Your assignment: The required result is a copy of each line below in which "czarny" appears.

Materials provided:
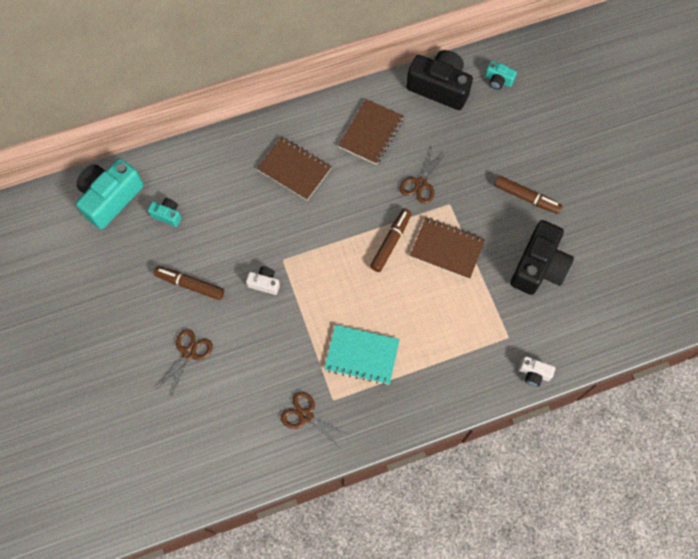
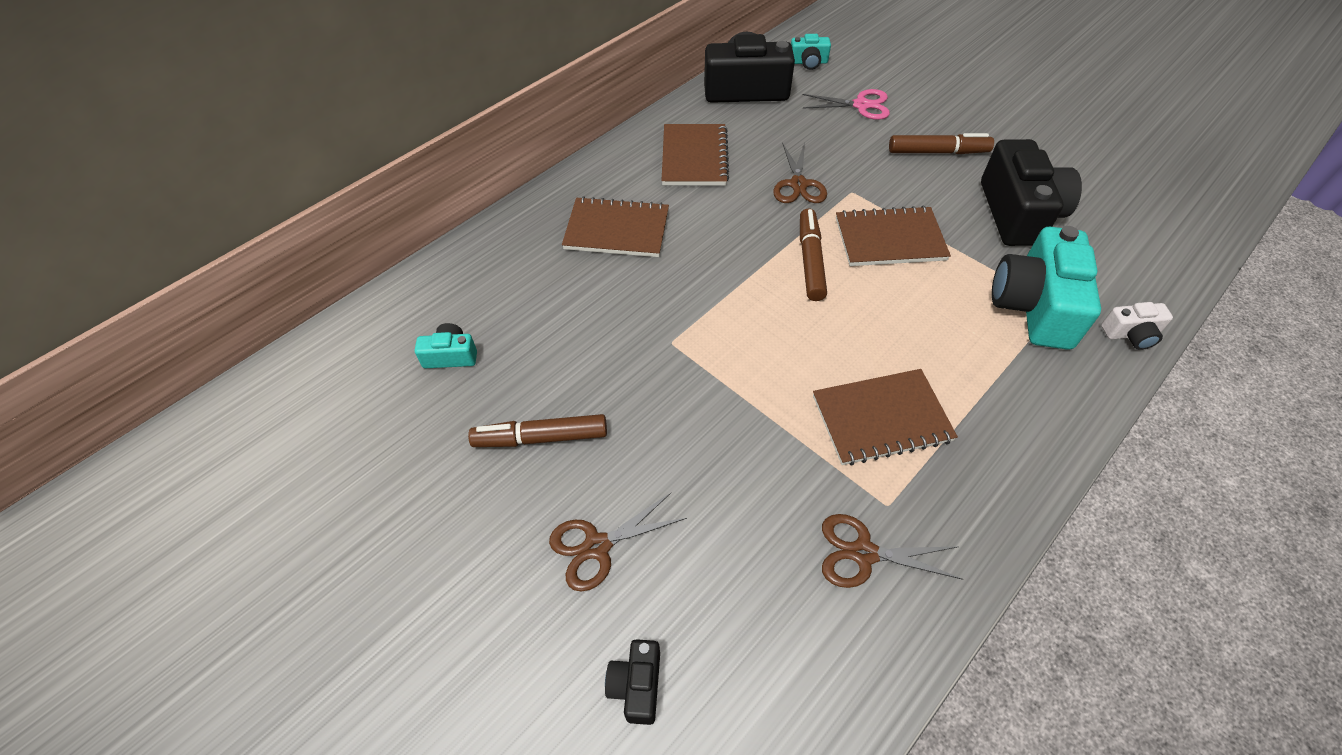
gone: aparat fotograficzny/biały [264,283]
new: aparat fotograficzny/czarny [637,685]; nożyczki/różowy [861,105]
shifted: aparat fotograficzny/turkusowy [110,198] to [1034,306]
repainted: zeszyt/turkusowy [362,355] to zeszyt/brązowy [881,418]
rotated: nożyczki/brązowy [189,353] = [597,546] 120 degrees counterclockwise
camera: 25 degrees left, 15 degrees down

---

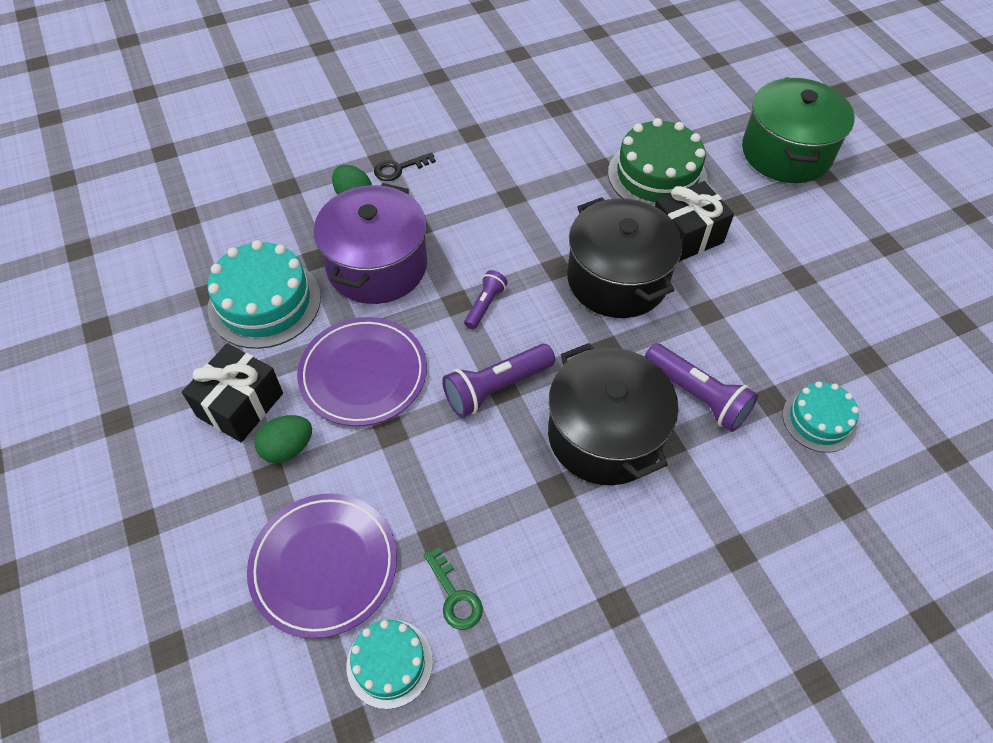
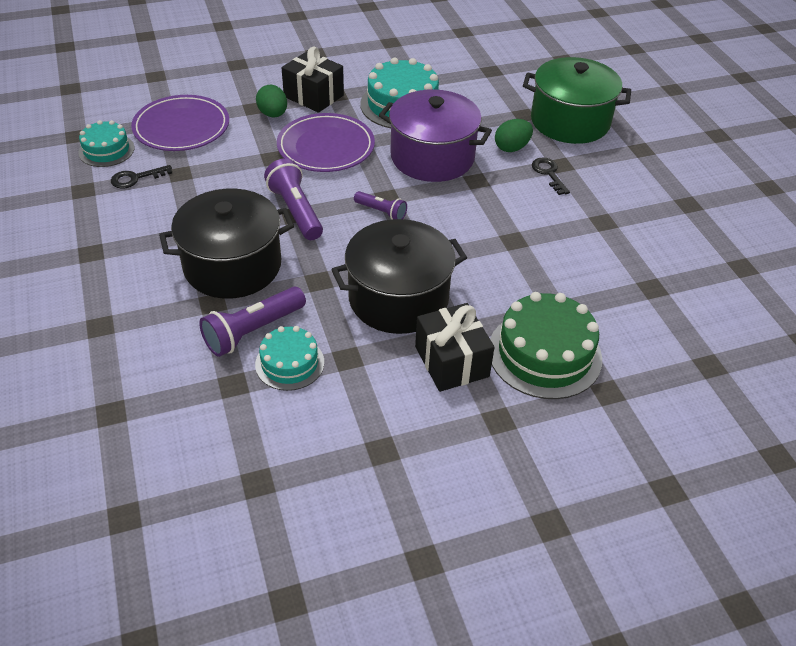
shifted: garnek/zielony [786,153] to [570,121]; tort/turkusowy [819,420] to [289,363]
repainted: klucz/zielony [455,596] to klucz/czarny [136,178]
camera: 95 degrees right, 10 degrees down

...

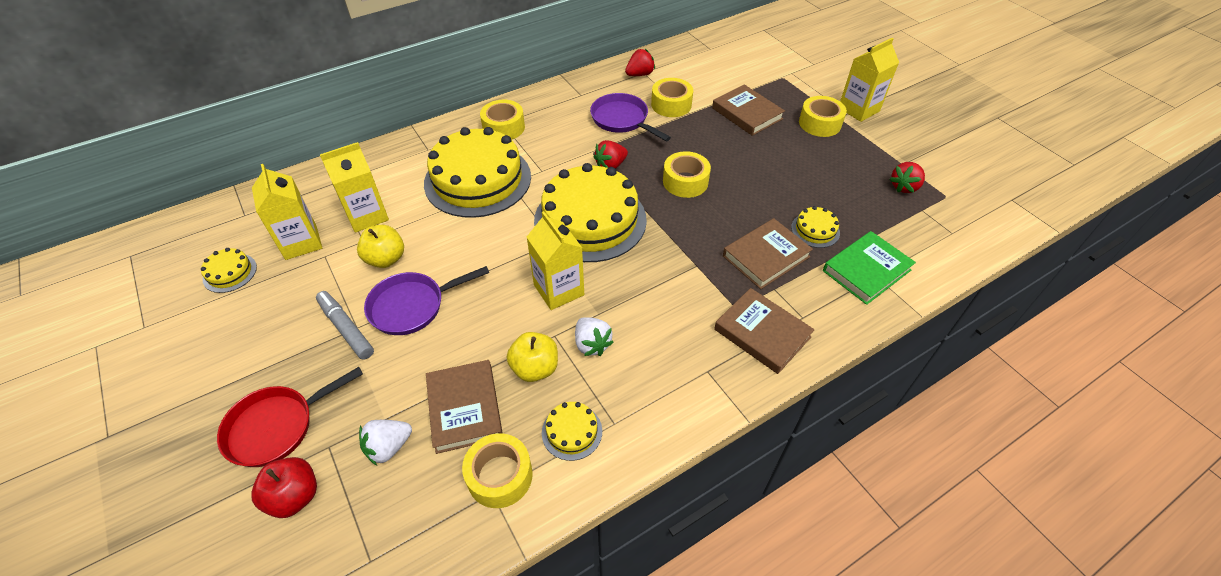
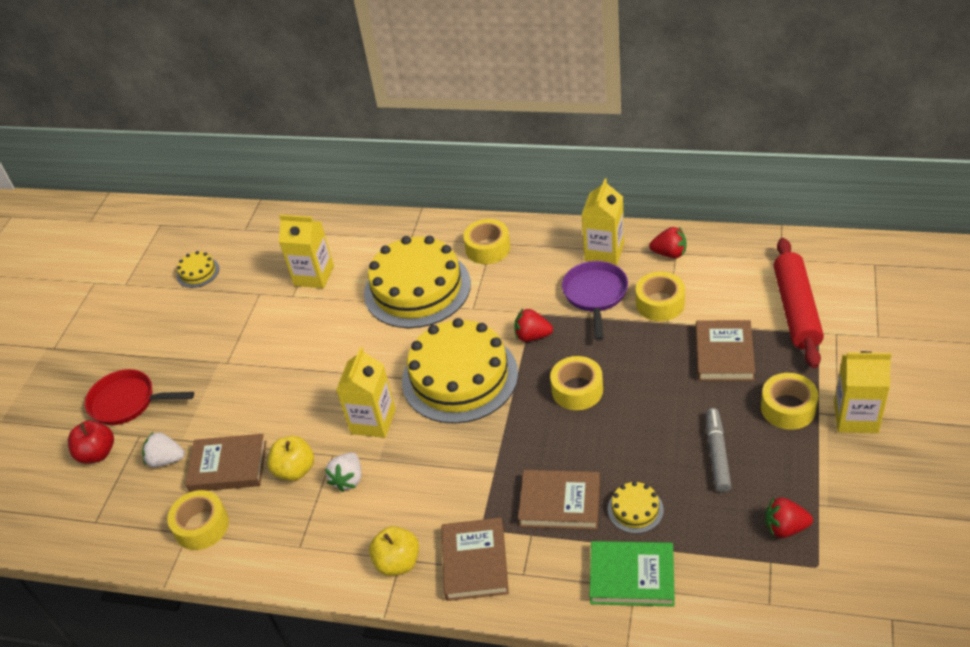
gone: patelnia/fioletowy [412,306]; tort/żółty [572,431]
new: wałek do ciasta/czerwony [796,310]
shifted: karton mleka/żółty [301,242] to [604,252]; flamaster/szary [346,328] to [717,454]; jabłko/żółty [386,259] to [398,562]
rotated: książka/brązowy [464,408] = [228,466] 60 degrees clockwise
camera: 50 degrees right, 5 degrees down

Your solution:
new: aparat fotograficzny/czarny [637,685]; nożyczki/różowy [861,105]
repainted: klucz/zielony [455,596] to klucz/czarny [136,178]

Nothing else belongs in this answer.